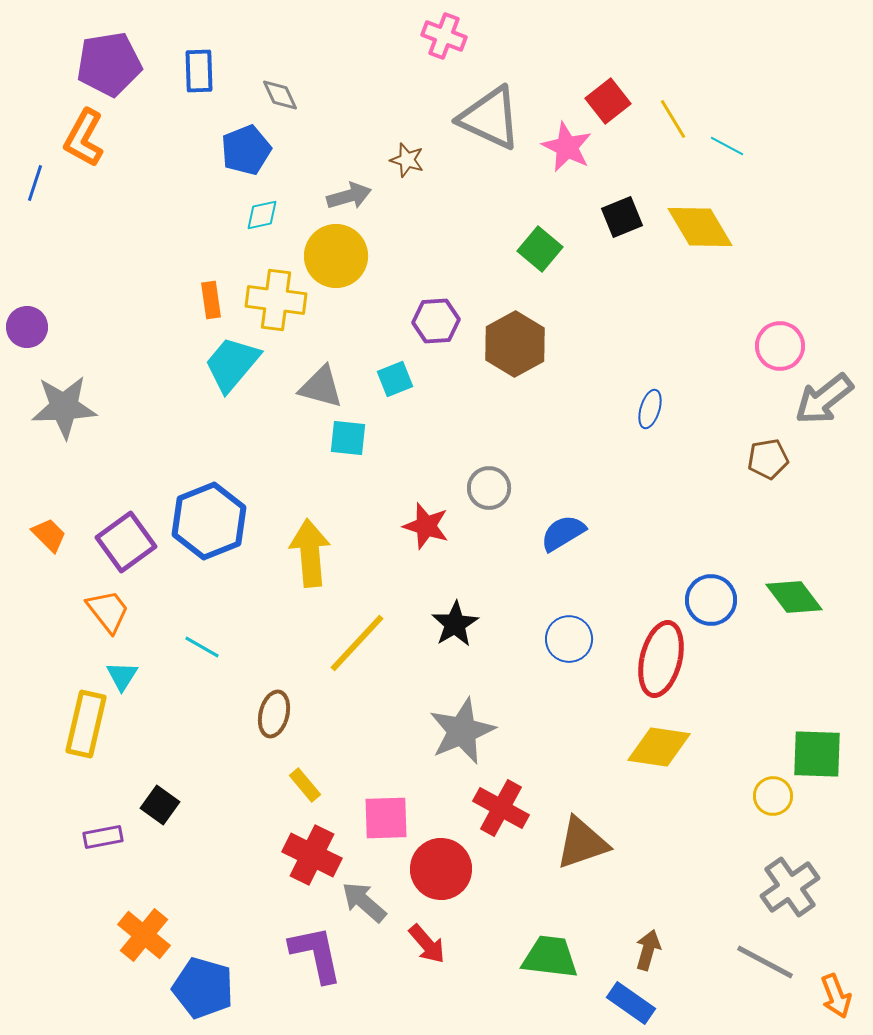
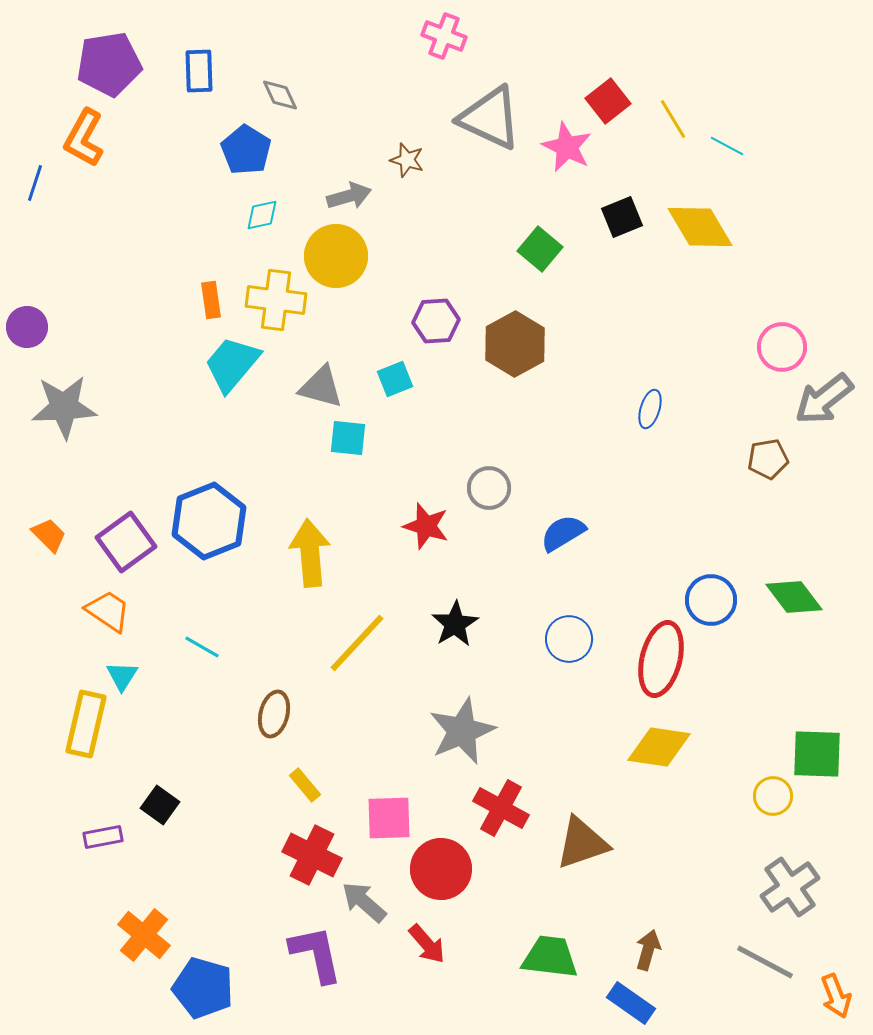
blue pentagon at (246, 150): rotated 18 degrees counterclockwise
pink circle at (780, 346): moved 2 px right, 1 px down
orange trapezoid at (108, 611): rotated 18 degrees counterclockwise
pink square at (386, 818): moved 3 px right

* * *

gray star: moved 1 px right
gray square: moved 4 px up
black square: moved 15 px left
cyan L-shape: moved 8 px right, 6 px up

...

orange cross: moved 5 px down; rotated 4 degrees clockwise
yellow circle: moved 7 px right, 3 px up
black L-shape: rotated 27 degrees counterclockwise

*EXERCISE GOAL*:
In the entries above, find each line that includes the string "degrees" and copy it.

*REPLY*:
blue pentagon at (246, 150): rotated 18 degrees counterclockwise
orange trapezoid at (108, 611): rotated 18 degrees counterclockwise
orange cross: moved 5 px down; rotated 4 degrees clockwise
black L-shape: rotated 27 degrees counterclockwise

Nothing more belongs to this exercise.